● **Brief**:
In the records below, find the line that contains "grey box: 0 -> 1" and the line that contains "green bottle: 0 -> 1", then retype exactly those two lines and every line between them.

[Stored data]
•••••

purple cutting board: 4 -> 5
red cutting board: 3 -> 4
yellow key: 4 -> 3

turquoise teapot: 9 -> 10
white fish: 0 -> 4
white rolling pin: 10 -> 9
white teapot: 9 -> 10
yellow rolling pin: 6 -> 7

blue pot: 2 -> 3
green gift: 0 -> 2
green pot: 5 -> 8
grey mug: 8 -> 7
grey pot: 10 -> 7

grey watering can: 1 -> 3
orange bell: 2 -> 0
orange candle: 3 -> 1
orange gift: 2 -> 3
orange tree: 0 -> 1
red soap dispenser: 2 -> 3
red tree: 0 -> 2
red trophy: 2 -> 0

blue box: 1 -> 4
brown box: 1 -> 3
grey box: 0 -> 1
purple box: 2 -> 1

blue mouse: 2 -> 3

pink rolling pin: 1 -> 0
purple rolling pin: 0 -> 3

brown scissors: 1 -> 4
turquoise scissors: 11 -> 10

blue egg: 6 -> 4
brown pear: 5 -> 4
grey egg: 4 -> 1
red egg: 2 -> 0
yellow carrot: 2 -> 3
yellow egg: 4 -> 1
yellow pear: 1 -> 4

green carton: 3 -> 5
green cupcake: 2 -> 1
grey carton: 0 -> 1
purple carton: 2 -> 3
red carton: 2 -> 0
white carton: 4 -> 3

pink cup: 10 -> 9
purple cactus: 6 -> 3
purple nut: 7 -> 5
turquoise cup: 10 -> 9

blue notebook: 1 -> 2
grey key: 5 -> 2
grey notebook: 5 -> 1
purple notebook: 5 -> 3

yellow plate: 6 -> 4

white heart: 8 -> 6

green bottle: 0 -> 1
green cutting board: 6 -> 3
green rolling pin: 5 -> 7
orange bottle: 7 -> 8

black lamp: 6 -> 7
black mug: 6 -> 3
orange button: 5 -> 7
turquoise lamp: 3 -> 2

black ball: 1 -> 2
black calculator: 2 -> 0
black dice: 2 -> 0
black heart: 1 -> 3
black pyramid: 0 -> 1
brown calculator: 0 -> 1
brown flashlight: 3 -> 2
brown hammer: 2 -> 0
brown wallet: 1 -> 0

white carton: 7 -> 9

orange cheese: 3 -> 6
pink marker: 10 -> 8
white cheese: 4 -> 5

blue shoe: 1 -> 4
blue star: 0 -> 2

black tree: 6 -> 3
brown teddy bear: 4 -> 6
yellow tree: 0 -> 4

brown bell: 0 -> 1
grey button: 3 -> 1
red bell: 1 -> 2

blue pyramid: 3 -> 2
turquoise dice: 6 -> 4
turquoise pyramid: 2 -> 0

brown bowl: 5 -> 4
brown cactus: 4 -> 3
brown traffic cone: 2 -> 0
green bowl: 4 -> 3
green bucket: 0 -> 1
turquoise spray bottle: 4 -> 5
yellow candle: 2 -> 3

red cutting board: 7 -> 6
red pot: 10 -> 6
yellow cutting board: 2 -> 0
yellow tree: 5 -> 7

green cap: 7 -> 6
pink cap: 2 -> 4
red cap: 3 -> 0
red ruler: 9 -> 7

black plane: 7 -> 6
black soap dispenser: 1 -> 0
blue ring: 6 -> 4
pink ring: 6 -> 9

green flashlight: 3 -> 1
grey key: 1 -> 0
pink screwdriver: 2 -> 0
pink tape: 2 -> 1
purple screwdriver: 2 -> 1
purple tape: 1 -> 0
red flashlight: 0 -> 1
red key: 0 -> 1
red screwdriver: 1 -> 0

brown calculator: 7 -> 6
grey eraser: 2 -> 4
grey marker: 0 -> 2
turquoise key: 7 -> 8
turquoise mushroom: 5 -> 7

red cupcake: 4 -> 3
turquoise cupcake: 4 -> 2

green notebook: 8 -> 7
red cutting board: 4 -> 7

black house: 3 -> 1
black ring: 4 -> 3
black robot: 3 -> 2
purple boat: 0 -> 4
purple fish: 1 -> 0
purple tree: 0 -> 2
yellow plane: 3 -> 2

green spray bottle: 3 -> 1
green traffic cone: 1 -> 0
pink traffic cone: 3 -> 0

•••••

● **Reply**:
grey box: 0 -> 1
purple box: 2 -> 1

blue mouse: 2 -> 3

pink rolling pin: 1 -> 0
purple rolling pin: 0 -> 3

brown scissors: 1 -> 4
turquoise scissors: 11 -> 10

blue egg: 6 -> 4
brown pear: 5 -> 4
grey egg: 4 -> 1
red egg: 2 -> 0
yellow carrot: 2 -> 3
yellow egg: 4 -> 1
yellow pear: 1 -> 4

green carton: 3 -> 5
green cupcake: 2 -> 1
grey carton: 0 -> 1
purple carton: 2 -> 3
red carton: 2 -> 0
white carton: 4 -> 3

pink cup: 10 -> 9
purple cactus: 6 -> 3
purple nut: 7 -> 5
turquoise cup: 10 -> 9

blue notebook: 1 -> 2
grey key: 5 -> 2
grey notebook: 5 -> 1
purple notebook: 5 -> 3

yellow plate: 6 -> 4

white heart: 8 -> 6

green bottle: 0 -> 1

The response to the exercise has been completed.